→ **Dataset entries**:
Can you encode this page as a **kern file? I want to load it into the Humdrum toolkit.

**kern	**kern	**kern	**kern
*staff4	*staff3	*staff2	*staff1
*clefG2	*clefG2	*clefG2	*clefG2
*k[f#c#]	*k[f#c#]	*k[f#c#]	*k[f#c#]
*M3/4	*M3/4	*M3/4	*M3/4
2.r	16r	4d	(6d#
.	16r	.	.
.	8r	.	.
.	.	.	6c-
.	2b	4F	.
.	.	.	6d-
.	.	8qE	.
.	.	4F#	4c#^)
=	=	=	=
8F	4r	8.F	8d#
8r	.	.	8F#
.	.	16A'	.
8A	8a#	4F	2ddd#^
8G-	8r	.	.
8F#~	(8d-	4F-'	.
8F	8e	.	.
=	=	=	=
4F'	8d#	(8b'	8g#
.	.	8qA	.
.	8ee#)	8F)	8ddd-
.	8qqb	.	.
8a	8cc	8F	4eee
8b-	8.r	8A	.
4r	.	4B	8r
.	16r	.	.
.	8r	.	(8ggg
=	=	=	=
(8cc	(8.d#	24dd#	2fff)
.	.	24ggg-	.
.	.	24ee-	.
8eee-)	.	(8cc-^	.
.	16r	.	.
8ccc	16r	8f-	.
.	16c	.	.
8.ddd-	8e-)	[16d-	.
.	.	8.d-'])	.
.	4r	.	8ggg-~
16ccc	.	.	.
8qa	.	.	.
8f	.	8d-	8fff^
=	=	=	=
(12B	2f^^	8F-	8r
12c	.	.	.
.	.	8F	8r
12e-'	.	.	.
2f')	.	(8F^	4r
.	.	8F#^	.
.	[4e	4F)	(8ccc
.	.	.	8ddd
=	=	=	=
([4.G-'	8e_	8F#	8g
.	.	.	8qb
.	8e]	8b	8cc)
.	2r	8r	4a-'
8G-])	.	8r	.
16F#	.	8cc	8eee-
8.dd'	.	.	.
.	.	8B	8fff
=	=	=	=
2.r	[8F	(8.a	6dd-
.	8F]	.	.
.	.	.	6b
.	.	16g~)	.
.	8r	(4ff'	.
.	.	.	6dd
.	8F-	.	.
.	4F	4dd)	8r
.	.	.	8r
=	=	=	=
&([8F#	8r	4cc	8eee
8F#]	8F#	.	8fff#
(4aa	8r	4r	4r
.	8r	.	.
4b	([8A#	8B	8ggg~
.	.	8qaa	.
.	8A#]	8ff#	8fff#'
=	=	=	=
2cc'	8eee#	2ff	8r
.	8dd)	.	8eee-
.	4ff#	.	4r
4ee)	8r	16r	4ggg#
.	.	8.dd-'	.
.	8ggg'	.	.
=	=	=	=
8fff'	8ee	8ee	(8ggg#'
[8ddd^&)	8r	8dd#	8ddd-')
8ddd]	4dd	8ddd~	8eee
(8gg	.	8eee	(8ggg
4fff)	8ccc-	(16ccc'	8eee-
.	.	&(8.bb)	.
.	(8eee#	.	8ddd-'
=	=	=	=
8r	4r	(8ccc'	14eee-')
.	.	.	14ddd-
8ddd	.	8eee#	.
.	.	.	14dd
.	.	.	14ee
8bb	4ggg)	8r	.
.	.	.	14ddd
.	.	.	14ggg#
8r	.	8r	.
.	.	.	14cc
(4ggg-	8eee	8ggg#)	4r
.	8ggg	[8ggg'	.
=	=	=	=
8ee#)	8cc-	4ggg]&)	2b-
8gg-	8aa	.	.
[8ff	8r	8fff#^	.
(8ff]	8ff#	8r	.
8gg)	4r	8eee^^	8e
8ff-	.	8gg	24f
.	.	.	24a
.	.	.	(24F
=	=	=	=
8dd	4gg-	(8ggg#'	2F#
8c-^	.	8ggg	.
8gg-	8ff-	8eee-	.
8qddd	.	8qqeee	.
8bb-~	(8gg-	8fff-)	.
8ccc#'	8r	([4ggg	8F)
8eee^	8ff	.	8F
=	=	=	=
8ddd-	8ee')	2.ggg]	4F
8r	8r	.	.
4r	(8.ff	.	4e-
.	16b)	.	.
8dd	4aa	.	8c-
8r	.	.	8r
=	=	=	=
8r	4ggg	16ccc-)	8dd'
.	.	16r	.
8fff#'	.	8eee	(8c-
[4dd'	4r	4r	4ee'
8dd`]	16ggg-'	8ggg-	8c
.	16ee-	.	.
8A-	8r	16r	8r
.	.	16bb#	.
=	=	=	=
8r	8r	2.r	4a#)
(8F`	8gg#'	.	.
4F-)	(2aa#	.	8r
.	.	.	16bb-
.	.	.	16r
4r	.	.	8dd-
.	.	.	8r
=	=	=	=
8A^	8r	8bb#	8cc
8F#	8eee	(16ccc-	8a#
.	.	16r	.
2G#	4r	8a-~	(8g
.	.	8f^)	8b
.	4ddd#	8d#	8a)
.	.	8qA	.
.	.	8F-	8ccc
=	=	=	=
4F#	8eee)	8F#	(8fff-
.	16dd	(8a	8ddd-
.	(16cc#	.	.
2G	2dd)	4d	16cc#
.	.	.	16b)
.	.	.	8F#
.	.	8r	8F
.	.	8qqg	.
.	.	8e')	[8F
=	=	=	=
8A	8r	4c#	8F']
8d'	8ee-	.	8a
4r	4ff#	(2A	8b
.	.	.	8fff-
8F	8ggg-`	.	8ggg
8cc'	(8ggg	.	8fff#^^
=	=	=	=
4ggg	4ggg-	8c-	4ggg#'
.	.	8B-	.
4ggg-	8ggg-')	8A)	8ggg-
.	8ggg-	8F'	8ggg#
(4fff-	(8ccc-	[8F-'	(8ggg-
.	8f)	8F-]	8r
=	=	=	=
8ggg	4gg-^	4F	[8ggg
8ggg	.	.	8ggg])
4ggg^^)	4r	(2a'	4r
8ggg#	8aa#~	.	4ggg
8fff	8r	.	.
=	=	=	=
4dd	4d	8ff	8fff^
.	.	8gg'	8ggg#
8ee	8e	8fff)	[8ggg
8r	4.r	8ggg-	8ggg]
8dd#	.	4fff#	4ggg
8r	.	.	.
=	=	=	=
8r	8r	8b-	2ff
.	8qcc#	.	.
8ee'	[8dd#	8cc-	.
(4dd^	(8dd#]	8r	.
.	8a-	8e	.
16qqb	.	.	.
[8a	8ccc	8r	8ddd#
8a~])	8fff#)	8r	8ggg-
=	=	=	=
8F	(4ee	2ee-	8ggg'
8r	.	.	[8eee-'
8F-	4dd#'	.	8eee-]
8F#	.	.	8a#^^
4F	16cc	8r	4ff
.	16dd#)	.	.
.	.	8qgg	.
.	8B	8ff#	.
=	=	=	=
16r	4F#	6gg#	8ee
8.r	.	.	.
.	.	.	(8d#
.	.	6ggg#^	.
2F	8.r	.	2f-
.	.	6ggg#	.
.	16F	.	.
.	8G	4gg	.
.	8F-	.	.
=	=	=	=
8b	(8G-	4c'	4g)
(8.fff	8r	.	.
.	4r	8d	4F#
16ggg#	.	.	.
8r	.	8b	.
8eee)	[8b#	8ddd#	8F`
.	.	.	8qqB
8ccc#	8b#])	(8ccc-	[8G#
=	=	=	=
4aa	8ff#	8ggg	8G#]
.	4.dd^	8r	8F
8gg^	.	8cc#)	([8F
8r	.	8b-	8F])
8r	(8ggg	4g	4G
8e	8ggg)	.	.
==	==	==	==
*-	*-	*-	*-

→ **What to do**: Count the lines in the data above that contain the string "kern". Give only the number.

→ **The reply**: 2